→ PROBLEM
This task calls for the lines below starting at the one containing "op=moved; was=teapot (royal" and ending at the one containing "op=moved; was=plate (white);", repeated exactly with both ends kept and pictures left out.
─── EXERCISE INPUT ───
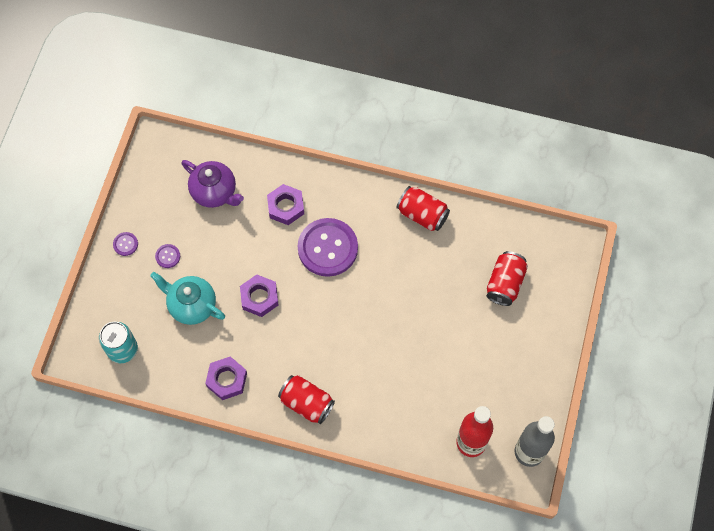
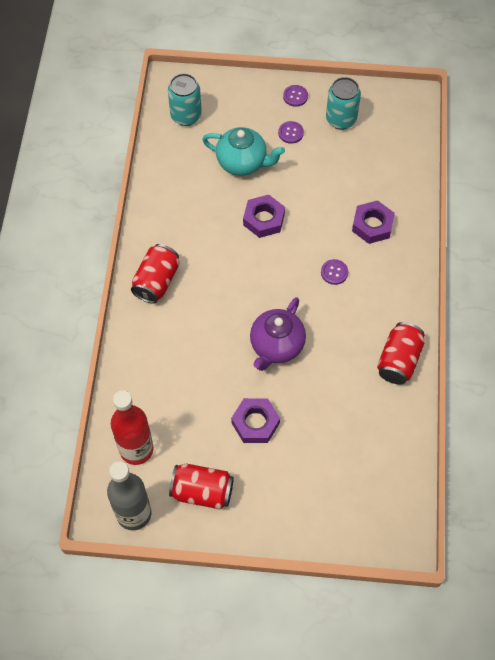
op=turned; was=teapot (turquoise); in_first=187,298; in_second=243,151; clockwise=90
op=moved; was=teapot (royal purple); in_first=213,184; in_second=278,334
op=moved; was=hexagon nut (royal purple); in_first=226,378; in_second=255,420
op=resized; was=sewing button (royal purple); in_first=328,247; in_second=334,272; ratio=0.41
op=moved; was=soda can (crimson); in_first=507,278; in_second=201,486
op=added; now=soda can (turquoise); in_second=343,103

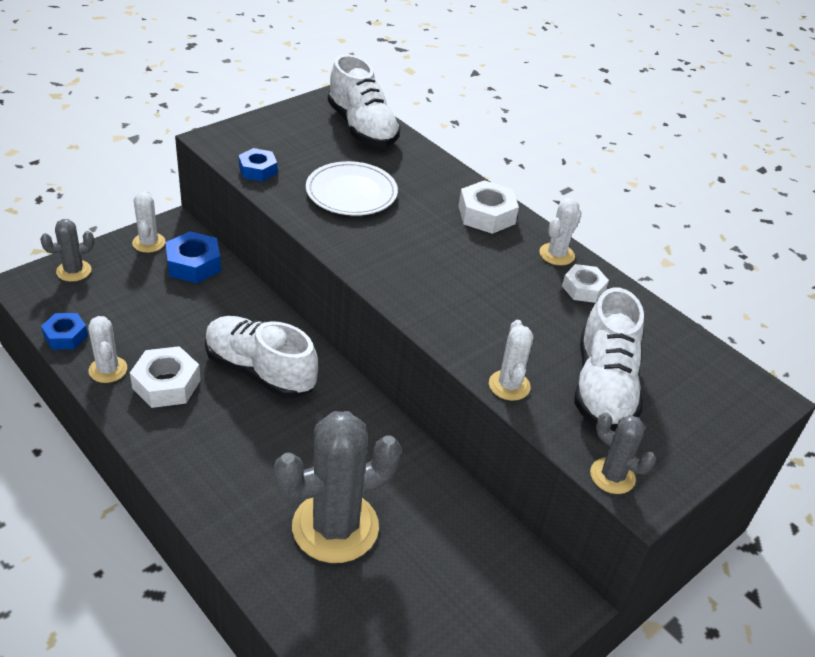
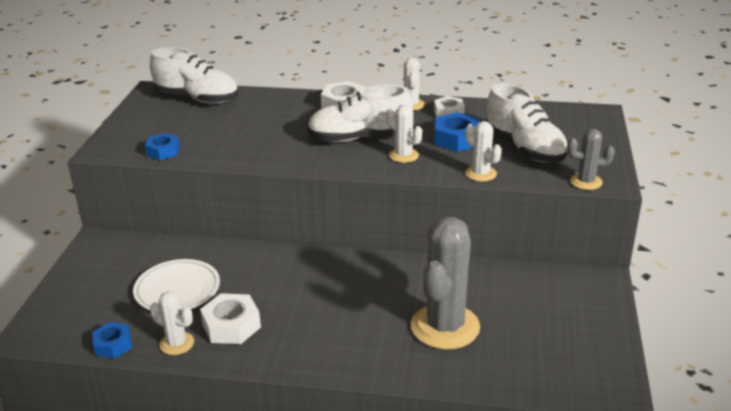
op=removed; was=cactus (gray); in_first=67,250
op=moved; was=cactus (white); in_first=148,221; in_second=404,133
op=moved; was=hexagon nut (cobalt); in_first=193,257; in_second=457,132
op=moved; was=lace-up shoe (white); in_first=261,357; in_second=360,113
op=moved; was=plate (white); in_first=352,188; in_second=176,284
───
─── EXERCISE INPUT ───
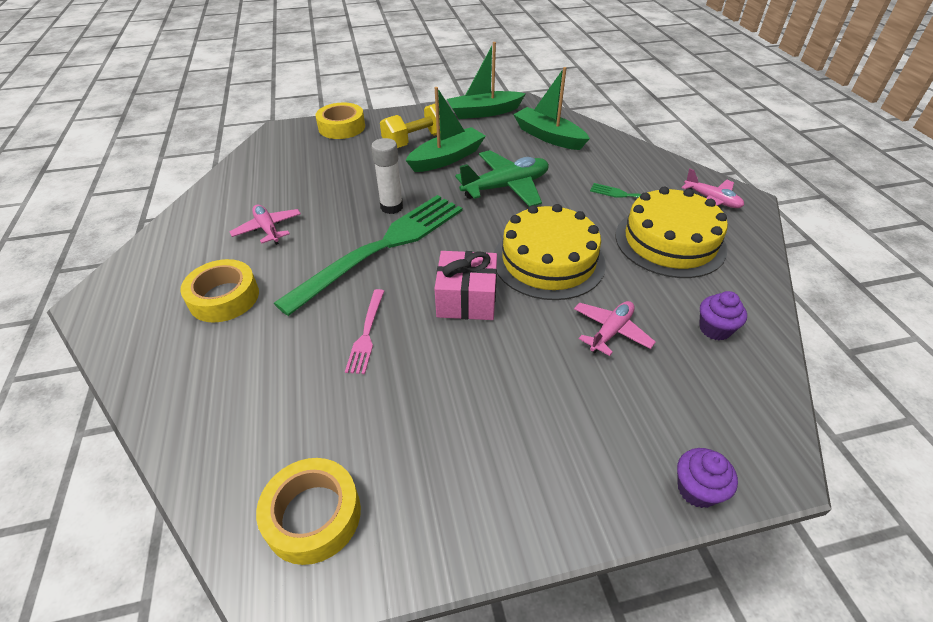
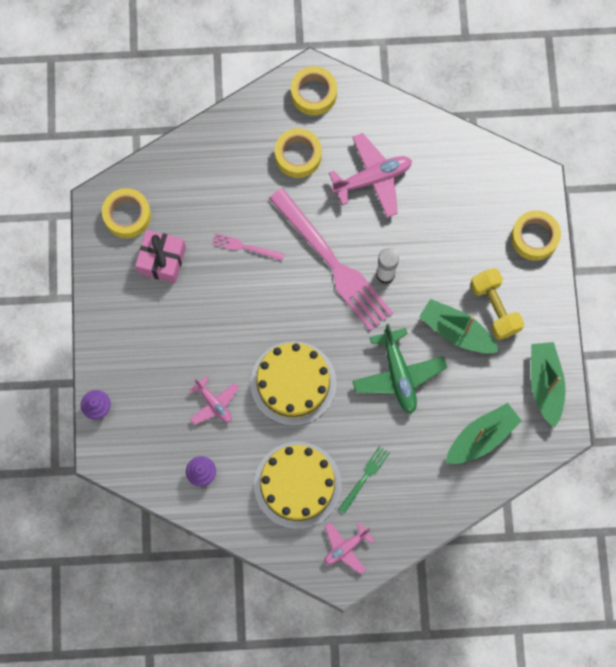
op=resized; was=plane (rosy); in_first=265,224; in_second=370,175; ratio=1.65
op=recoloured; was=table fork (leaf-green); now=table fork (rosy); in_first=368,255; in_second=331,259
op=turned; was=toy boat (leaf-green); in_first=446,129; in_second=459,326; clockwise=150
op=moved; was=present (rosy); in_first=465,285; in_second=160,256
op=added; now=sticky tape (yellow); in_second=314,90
───
→ COMPLETED EXERCISE
op=moved; was=teapot (royal purple); in_first=213,184; in_second=278,334
op=moved; was=hexagon nut (royal purple); in_first=226,378; in_second=255,420
op=resized; was=sewing button (royal purple); in_first=328,247; in_second=334,272; ratio=0.41
op=moved; was=soda can (crimson); in_first=507,278; in_second=201,486
op=added; now=soda can (turquoise); in_second=343,103

op=removed; was=cactus (gray); in_first=67,250
op=moved; was=cactus (white); in_first=148,221; in_second=404,133
op=moved; was=hexagon nut (cobalt); in_first=193,257; in_second=457,132
op=moved; was=lace-up shoe (white); in_first=261,357; in_second=360,113
op=moved; was=plate (white); in_first=352,188; in_second=176,284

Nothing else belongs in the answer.